Exercise materials:
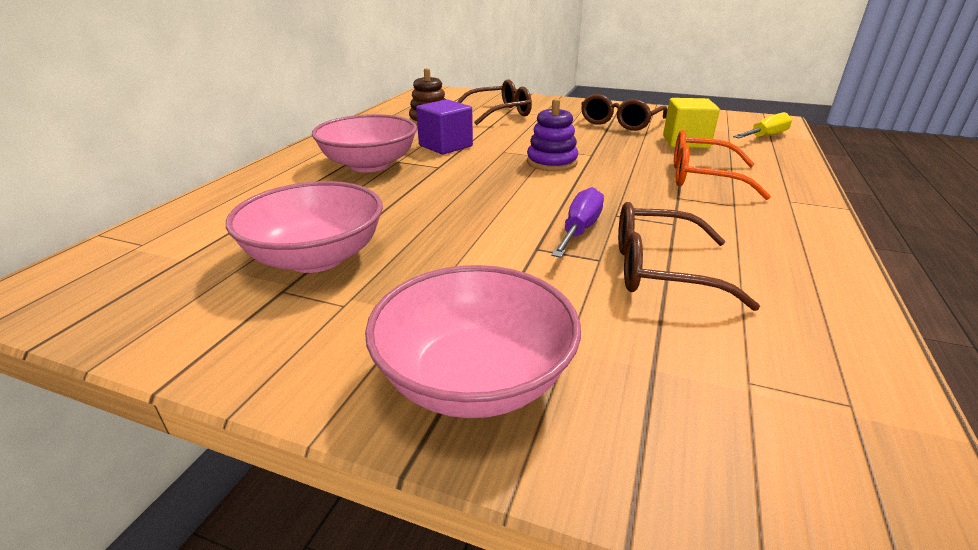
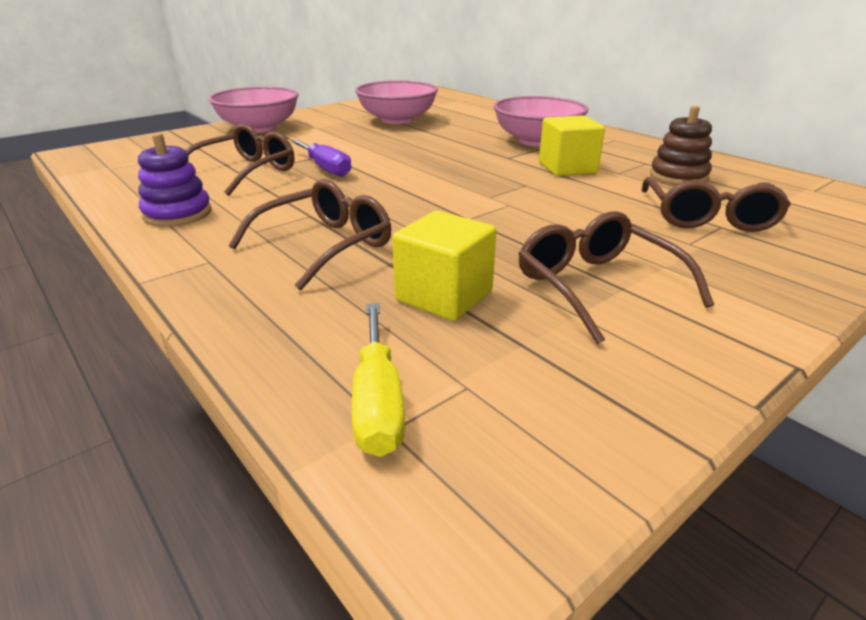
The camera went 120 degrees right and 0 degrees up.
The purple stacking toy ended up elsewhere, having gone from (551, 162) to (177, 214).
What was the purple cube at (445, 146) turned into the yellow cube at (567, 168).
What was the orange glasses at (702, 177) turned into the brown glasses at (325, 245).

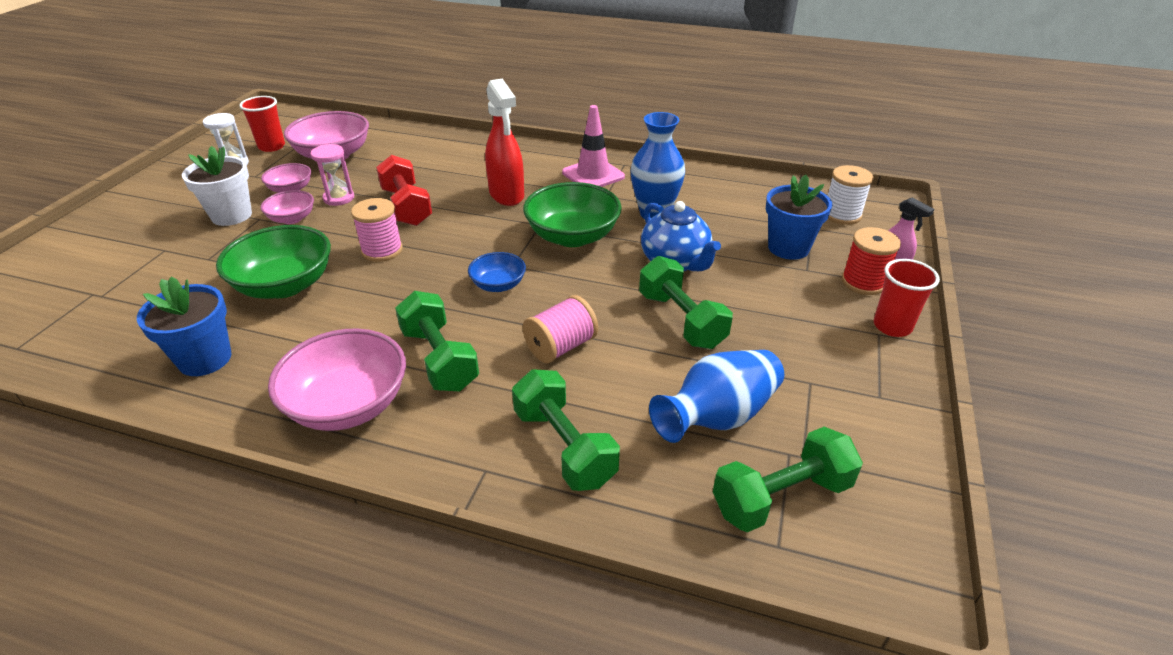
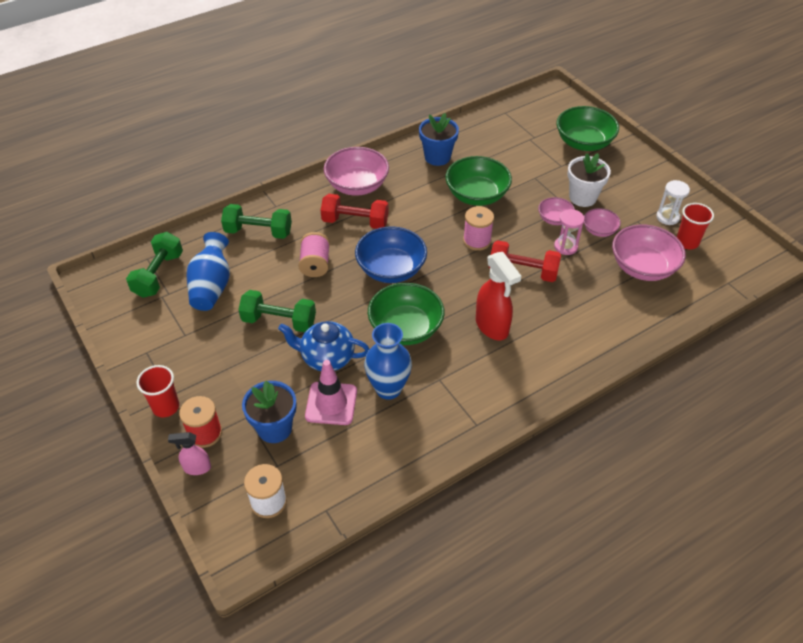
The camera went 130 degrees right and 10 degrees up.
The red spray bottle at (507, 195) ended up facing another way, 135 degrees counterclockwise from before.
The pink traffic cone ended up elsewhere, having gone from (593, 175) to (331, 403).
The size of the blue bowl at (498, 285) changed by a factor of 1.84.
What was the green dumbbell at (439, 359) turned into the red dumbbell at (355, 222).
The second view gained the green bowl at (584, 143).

Exercise aim: Output a faithful copy of the data, with each picture left out.

Answer space:
The camera went 120 degrees right and 0 degrees up.
The purple stacking toy ended up elsewhere, having gone from (551, 162) to (177, 214).
What was the purple cube at (445, 146) turned into the yellow cube at (567, 168).
What was the orange glasses at (702, 177) turned into the brown glasses at (325, 245).

The camera went 130 degrees right and 10 degrees up.
The red spray bottle at (507, 195) ended up facing another way, 135 degrees counterclockwise from before.
The pink traffic cone ended up elsewhere, having gone from (593, 175) to (331, 403).
The size of the blue bowl at (498, 285) changed by a factor of 1.84.
What was the green dumbbell at (439, 359) turned into the red dumbbell at (355, 222).
The second view gained the green bowl at (584, 143).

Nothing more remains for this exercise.